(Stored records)
>> START

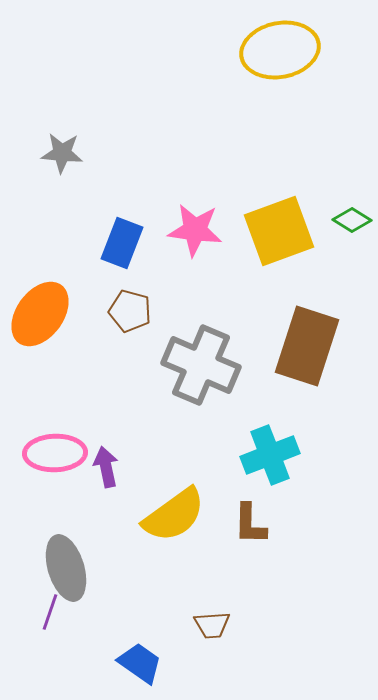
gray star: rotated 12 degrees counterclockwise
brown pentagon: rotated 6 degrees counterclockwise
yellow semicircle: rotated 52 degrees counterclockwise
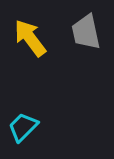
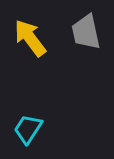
cyan trapezoid: moved 5 px right, 2 px down; rotated 12 degrees counterclockwise
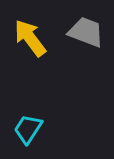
gray trapezoid: rotated 123 degrees clockwise
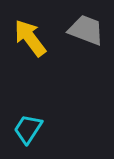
gray trapezoid: moved 2 px up
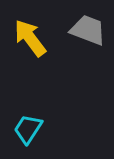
gray trapezoid: moved 2 px right
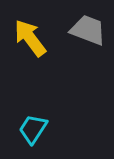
cyan trapezoid: moved 5 px right
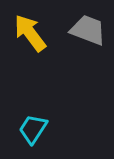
yellow arrow: moved 5 px up
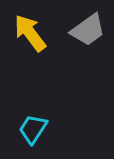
gray trapezoid: rotated 123 degrees clockwise
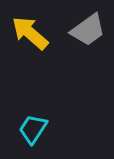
yellow arrow: rotated 12 degrees counterclockwise
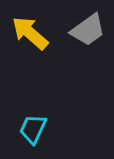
cyan trapezoid: rotated 8 degrees counterclockwise
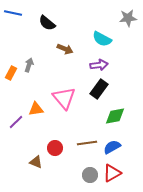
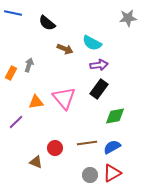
cyan semicircle: moved 10 px left, 4 px down
orange triangle: moved 7 px up
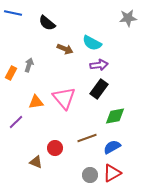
brown line: moved 5 px up; rotated 12 degrees counterclockwise
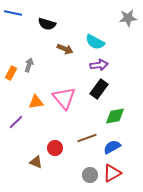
black semicircle: moved 1 px down; rotated 24 degrees counterclockwise
cyan semicircle: moved 3 px right, 1 px up
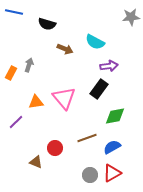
blue line: moved 1 px right, 1 px up
gray star: moved 3 px right, 1 px up
purple arrow: moved 10 px right, 1 px down
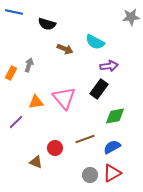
brown line: moved 2 px left, 1 px down
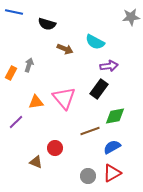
brown line: moved 5 px right, 8 px up
gray circle: moved 2 px left, 1 px down
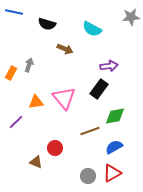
cyan semicircle: moved 3 px left, 13 px up
blue semicircle: moved 2 px right
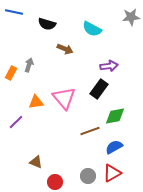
red circle: moved 34 px down
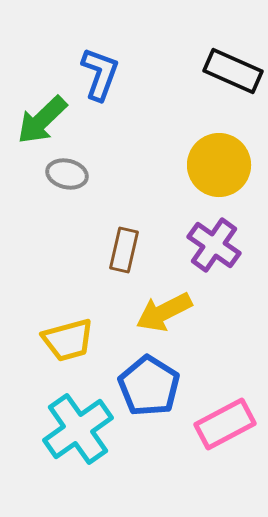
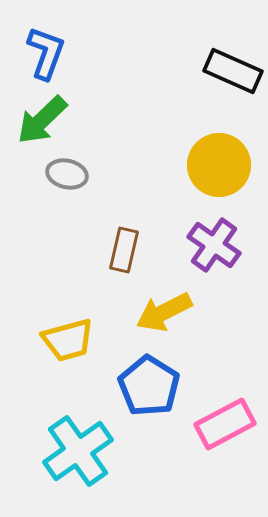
blue L-shape: moved 54 px left, 21 px up
cyan cross: moved 22 px down
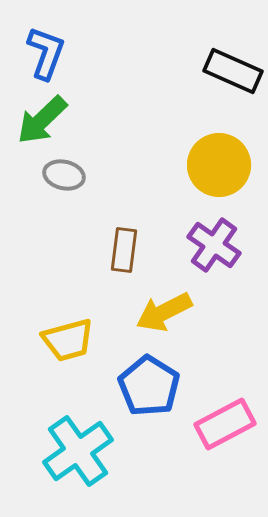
gray ellipse: moved 3 px left, 1 px down
brown rectangle: rotated 6 degrees counterclockwise
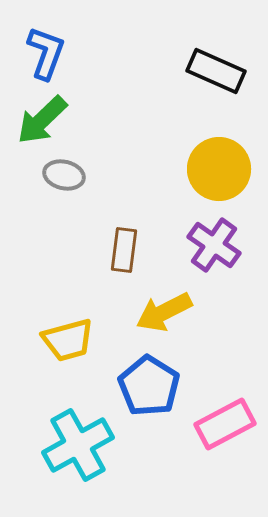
black rectangle: moved 17 px left
yellow circle: moved 4 px down
cyan cross: moved 6 px up; rotated 6 degrees clockwise
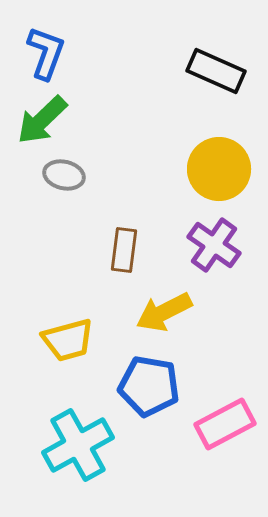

>> END

Can you output the listing's lines from its start through the line containing "yellow arrow: rotated", inclusive, as a JSON list of strings with one string per line, leaving out the pictures and any blank lines?

[
  "gray star: rotated 12 degrees counterclockwise",
  "brown pentagon: rotated 6 degrees counterclockwise",
  "yellow semicircle: rotated 52 degrees counterclockwise",
  "cyan trapezoid: moved 5 px right, 2 px down; rotated 12 degrees counterclockwise",
  "gray trapezoid: rotated 123 degrees clockwise",
  "gray trapezoid: moved 2 px up",
  "gray trapezoid: moved 2 px right",
  "cyan trapezoid: moved 5 px right",
  "yellow arrow: moved 5 px up",
  "gray trapezoid: rotated 123 degrees clockwise",
  "yellow arrow: rotated 12 degrees counterclockwise"
]